Directions for this task.
Repeat nothing but the lines below running from the one containing "# camera: 175 degrees right, 0 degrees up" to the one containing "new,,,pillar candle (turquoise),[547". Keep both end lines.

Exercise material.
*****

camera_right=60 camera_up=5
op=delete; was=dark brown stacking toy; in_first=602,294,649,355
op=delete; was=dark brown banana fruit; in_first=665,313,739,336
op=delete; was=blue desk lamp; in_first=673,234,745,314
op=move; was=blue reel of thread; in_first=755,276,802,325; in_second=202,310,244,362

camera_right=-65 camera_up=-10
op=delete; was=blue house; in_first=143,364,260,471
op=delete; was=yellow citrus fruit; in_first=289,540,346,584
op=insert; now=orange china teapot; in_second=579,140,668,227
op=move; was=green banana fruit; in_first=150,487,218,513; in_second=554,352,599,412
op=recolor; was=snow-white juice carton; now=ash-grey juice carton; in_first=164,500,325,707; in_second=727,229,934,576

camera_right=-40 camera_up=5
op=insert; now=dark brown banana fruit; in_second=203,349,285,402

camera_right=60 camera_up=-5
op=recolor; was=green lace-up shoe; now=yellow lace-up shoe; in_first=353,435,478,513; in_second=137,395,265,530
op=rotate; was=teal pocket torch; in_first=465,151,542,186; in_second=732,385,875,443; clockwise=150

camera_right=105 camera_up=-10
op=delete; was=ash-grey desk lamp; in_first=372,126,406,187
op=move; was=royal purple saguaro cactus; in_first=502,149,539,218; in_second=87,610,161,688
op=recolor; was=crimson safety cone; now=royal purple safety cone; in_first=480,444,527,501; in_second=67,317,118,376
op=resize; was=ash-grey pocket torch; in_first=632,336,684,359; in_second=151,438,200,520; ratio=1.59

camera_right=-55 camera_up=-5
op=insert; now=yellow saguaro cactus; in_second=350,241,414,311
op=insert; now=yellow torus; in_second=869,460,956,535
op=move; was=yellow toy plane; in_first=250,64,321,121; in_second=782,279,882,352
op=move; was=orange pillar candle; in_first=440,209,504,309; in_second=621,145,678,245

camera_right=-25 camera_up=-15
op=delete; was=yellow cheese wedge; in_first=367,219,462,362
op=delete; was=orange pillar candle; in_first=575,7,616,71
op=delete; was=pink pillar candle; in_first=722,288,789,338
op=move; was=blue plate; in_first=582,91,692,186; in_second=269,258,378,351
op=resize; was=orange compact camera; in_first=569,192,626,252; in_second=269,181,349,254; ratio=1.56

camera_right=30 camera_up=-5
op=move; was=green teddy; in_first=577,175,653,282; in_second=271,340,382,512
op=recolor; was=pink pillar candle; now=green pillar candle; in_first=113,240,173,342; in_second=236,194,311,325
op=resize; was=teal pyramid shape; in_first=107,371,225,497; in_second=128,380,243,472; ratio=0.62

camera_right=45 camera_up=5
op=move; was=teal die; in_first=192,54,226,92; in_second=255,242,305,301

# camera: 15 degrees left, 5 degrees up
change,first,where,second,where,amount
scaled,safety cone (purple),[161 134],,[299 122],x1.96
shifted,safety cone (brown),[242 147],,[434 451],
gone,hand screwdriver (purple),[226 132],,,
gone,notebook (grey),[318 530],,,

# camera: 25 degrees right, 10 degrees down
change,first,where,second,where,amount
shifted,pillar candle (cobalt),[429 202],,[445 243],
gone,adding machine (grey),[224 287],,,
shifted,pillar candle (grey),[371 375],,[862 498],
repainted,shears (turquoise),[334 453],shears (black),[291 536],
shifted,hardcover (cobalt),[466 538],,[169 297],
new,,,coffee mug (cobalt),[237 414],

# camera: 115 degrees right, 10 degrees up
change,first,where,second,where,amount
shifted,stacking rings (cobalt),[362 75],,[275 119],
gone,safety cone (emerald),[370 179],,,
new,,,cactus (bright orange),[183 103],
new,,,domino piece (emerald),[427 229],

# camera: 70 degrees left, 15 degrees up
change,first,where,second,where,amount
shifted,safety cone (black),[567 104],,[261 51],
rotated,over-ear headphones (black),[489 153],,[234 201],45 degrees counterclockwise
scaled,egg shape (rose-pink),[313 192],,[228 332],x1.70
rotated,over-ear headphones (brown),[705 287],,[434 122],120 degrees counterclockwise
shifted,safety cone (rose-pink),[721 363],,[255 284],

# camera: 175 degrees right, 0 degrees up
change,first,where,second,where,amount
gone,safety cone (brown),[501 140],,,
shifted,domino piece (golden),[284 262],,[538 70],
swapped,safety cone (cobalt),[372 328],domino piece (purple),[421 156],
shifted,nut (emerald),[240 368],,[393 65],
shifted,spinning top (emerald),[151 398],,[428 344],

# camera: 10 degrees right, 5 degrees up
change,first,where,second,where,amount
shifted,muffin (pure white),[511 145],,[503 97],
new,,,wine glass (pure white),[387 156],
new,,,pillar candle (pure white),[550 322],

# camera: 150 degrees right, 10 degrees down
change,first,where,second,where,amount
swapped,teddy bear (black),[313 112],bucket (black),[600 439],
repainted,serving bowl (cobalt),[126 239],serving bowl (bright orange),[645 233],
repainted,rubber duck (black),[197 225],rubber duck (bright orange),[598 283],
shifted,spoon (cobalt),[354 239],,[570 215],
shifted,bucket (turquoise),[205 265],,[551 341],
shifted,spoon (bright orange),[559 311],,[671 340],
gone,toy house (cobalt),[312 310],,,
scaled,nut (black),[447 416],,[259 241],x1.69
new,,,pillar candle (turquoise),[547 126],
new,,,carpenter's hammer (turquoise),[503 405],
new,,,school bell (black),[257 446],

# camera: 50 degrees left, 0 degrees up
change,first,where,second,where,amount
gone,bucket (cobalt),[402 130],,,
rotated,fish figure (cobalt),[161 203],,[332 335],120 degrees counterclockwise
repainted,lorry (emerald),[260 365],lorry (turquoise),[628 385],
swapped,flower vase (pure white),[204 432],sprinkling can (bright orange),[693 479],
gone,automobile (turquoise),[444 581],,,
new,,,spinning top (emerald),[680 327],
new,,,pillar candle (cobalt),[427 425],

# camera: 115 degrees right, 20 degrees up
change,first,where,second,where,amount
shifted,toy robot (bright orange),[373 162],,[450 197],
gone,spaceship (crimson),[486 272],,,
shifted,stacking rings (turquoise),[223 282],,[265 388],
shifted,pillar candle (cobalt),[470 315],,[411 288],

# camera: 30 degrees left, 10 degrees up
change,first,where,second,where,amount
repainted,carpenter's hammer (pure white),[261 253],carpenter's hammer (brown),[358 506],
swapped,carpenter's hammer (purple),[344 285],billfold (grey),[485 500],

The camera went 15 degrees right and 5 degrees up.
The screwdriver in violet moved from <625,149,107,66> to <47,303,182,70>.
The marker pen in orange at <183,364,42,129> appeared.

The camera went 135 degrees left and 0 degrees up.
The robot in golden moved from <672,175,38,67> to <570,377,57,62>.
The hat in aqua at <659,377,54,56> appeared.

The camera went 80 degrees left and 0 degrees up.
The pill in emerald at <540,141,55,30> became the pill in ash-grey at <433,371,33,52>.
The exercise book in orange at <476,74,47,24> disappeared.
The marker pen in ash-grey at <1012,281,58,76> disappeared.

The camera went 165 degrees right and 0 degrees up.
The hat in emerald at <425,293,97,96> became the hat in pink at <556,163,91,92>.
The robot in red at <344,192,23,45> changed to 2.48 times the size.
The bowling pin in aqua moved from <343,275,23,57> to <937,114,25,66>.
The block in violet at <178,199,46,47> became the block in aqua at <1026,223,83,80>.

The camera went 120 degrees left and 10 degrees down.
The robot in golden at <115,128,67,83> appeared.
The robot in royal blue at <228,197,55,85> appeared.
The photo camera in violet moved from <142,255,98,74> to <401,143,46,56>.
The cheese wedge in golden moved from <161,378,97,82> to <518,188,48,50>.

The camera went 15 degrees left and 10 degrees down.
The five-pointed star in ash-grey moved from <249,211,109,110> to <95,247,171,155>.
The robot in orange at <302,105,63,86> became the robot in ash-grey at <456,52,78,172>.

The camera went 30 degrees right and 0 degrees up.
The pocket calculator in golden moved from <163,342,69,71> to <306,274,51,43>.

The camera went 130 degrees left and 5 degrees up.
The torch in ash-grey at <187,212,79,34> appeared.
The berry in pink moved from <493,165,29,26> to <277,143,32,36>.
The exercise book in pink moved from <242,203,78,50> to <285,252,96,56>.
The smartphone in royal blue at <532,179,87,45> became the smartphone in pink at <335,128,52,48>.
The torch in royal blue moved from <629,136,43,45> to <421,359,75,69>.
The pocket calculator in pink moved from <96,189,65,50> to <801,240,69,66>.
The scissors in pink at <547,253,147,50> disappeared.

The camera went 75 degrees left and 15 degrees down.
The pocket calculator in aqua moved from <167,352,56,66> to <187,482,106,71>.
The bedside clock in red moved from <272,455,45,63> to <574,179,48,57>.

*****

Response.
# camera: 175 degrees right, 0 degrees up
change,first,where,second,where,amount
gone,safety cone (brown),[501 140],,,
shifted,domino piece (golden),[284 262],,[538 70],
swapped,safety cone (cobalt),[372 328],domino piece (purple),[421 156],
shifted,nut (emerald),[240 368],,[393 65],
shifted,spinning top (emerald),[151 398],,[428 344],

# camera: 10 degrees right, 5 degrees up
change,first,where,second,where,amount
shifted,muffin (pure white),[511 145],,[503 97],
new,,,wine glass (pure white),[387 156],
new,,,pillar candle (pure white),[550 322],

# camera: 150 degrees right, 10 degrees down
change,first,where,second,where,amount
swapped,teddy bear (black),[313 112],bucket (black),[600 439],
repainted,serving bowl (cobalt),[126 239],serving bowl (bright orange),[645 233],
repainted,rubber duck (black),[197 225],rubber duck (bright orange),[598 283],
shifted,spoon (cobalt),[354 239],,[570 215],
shifted,bucket (turquoise),[205 265],,[551 341],
shifted,spoon (bright orange),[559 311],,[671 340],
gone,toy house (cobalt),[312 310],,,
scaled,nut (black),[447 416],,[259 241],x1.69
new,,,pillar candle (turquoise),[547 126],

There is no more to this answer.